**TASK OBJECTIVE:** Would you count the lines below that contain the string "buffer" and reply with that number only?
((
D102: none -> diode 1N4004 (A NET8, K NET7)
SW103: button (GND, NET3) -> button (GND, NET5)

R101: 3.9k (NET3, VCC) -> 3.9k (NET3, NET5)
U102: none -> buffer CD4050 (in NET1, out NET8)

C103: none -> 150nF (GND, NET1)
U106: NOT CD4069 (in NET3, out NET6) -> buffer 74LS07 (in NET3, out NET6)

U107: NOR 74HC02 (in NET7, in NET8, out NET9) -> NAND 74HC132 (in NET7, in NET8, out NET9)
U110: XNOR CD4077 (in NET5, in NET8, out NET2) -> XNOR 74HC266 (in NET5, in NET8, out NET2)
))
((
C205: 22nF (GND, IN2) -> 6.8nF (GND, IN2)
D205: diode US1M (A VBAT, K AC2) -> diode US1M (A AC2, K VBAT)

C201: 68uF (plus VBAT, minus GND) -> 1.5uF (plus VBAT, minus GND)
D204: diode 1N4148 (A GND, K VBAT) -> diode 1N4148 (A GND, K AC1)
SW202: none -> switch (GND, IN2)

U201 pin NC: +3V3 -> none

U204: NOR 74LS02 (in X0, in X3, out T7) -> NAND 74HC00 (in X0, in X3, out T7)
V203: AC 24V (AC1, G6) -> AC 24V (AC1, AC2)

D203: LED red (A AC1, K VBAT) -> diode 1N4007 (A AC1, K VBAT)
))
**TASK RESULT:** 2